• [AIM OF THE EXERCISE]:
Each entry should be copied as it stands, leaving the pictures behind.

• [MATERIALS PROVIDED]:
----------

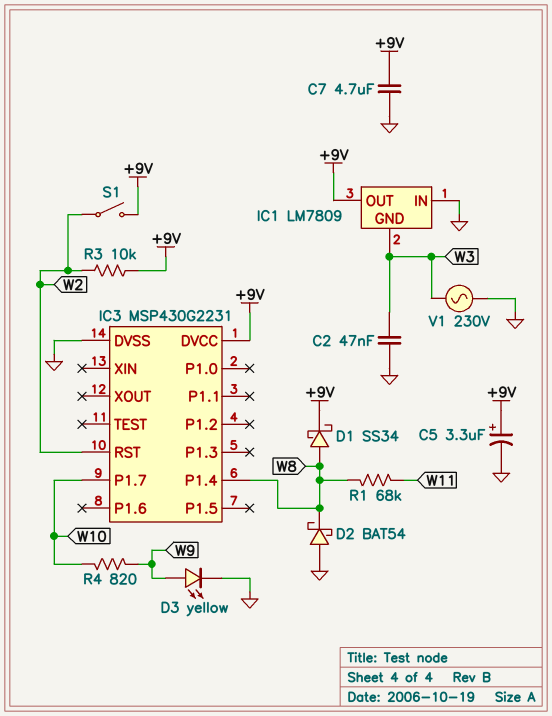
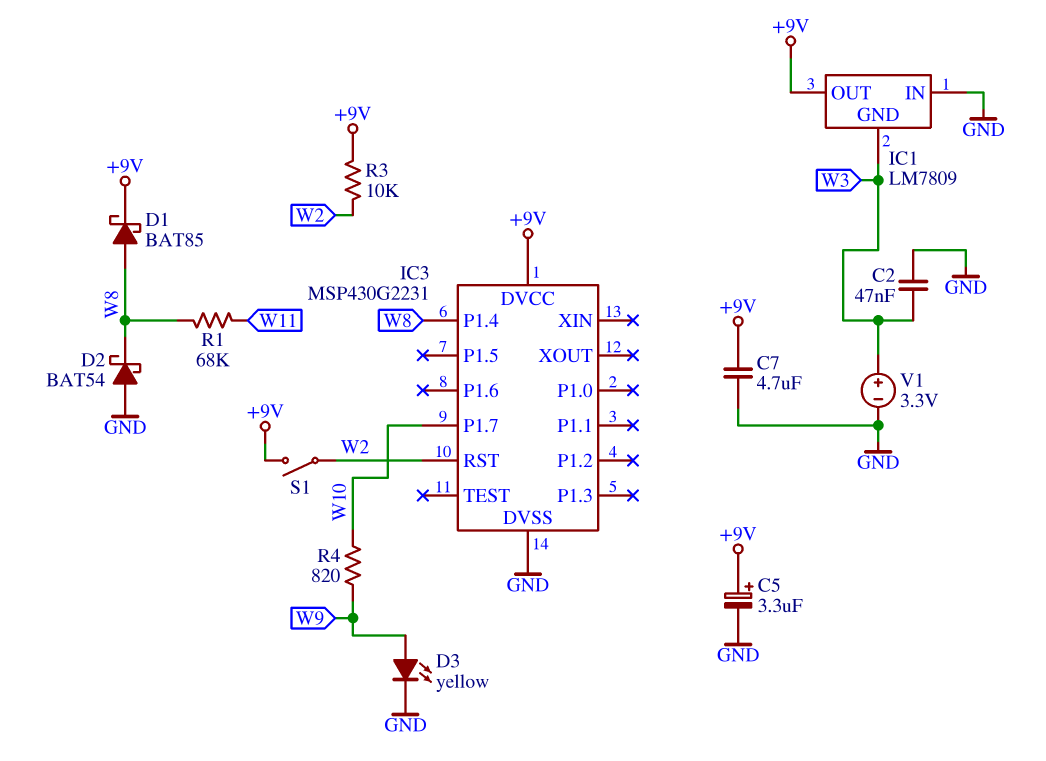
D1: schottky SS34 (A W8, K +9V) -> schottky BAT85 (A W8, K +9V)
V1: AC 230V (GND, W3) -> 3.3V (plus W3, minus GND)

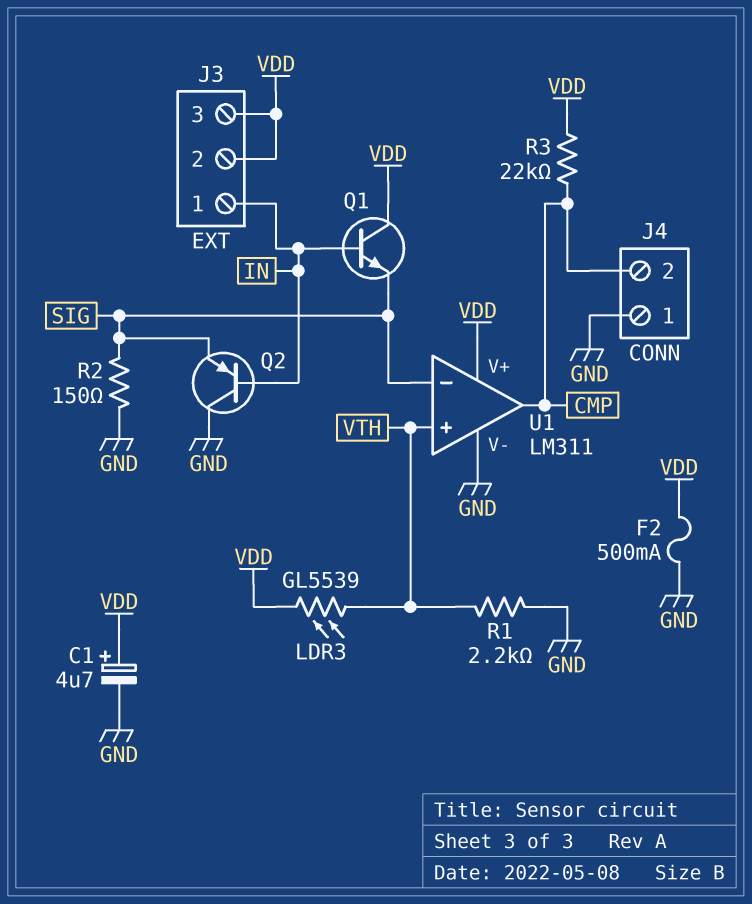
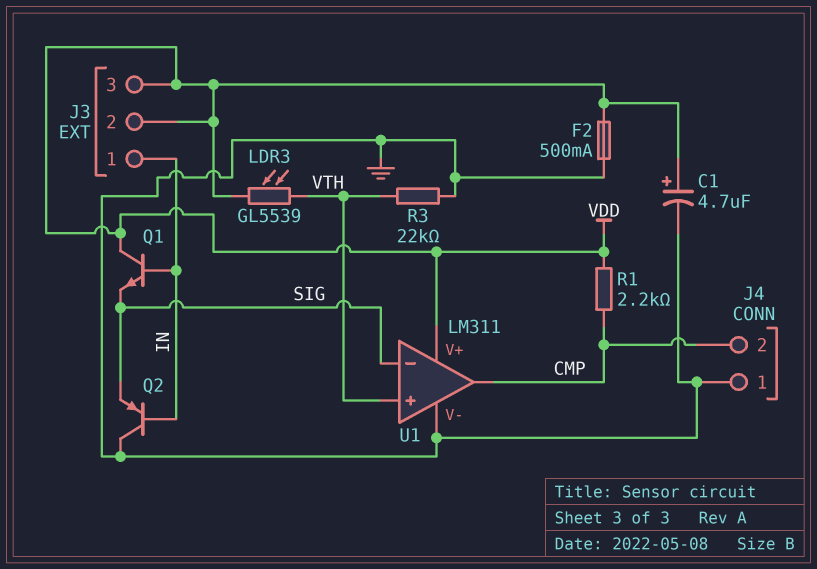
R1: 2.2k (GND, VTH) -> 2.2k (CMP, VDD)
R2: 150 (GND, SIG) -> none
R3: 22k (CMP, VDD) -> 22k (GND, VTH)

----------

• [SOLVED PROBLEM]:
D1: schottky SS34 (A W8, K +9V) -> schottky BAT85 (A W8, K +9V)
V1: AC 230V (GND, W3) -> 3.3V (plus W3, minus GND)

R1: 2.2k (GND, VTH) -> 2.2k (CMP, VDD)
R2: 150 (GND, SIG) -> none
R3: 22k (CMP, VDD) -> 22k (GND, VTH)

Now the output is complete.